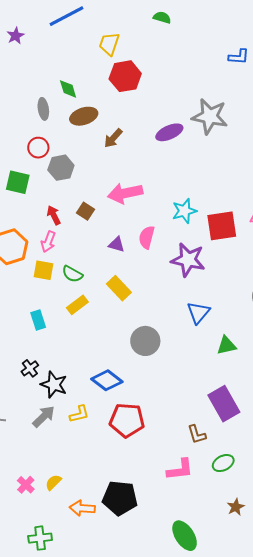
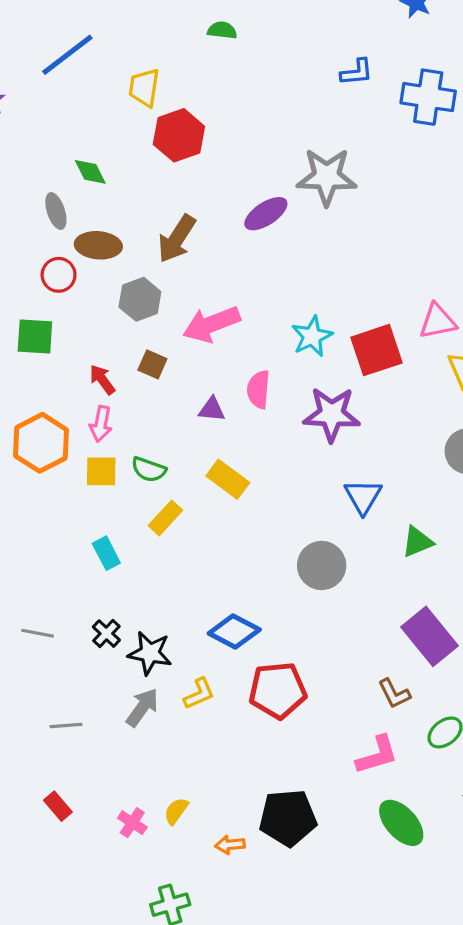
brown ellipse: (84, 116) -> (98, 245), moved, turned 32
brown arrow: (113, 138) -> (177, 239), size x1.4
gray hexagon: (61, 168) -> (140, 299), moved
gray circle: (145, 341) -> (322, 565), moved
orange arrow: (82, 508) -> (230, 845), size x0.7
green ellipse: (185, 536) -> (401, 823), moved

......

After locating the line with "gray hexagon: (61, 168) -> (140, 299), moved", output that line and every later one exactly, through the end of the entries above.

*Task output*:
gray hexagon: (61, 168) -> (140, 299), moved
gray circle: (145, 341) -> (322, 565), moved
orange arrow: (82, 508) -> (230, 845), size x0.7
green ellipse: (185, 536) -> (401, 823), moved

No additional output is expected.